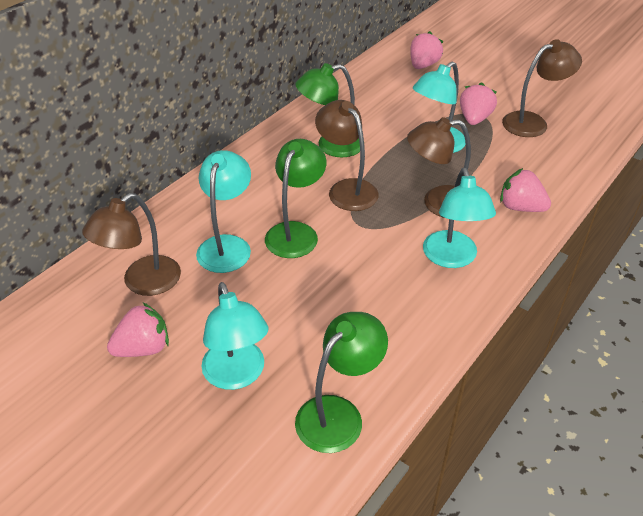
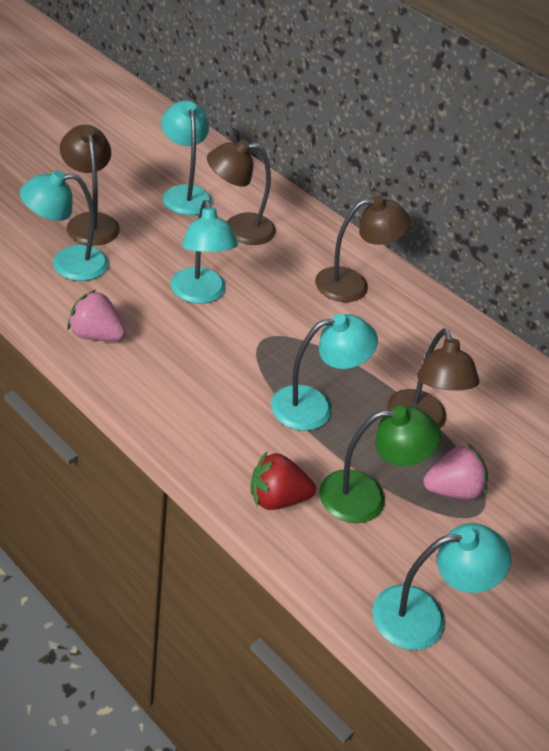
green lamp: 3 -> 1
pink strawberry: 4 -> 2
red strawberry: 0 -> 1
turquoise lamp: 4 -> 5

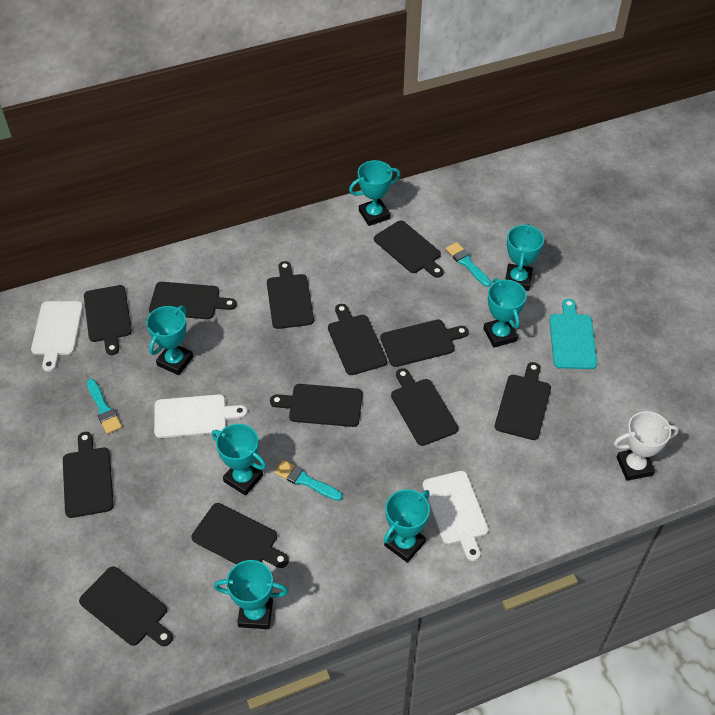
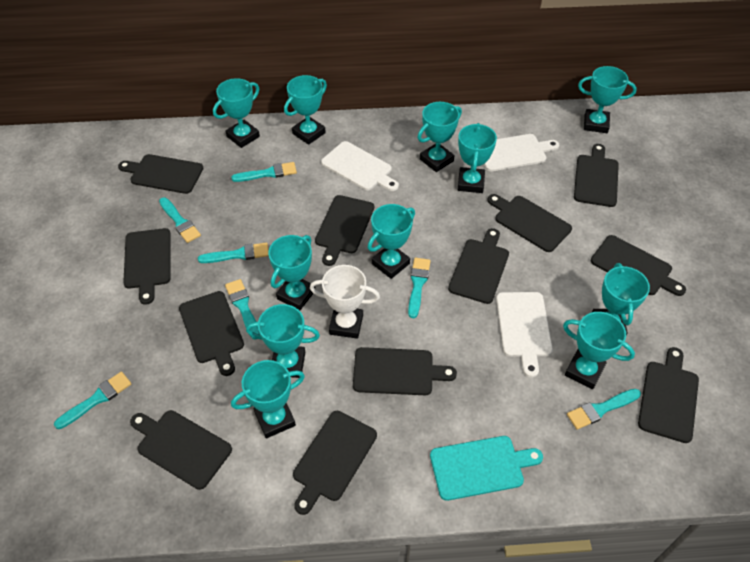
turquoise brush: 3 -> 7
turquoise trophy: 7 -> 11

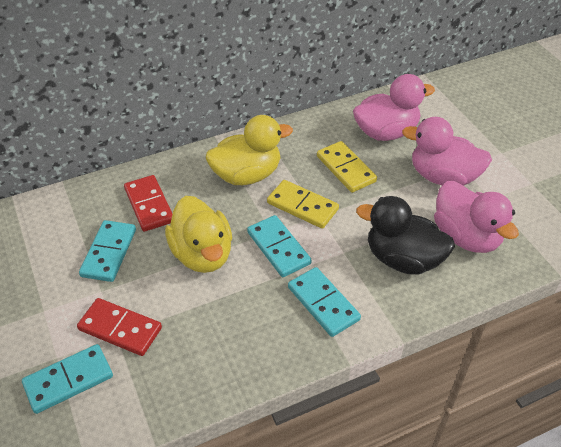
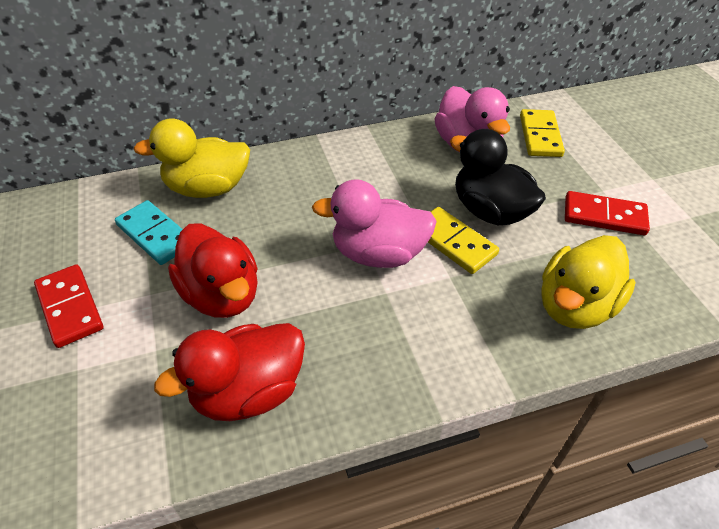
pink duck: 3 -> 2
red duck: 0 -> 2
turquoise domino: 4 -> 1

→ TASK DIRECTIONS: Copy every entry word for word, but omit the pictures.

→ ANSWER TO THE EXERCISE:
green lamp: 3 -> 1
pink strawberry: 4 -> 2
red strawberry: 0 -> 1
turquoise lamp: 4 -> 5

turquoise brush: 3 -> 7
turquoise trophy: 7 -> 11

pink duck: 3 -> 2
red duck: 0 -> 2
turquoise domino: 4 -> 1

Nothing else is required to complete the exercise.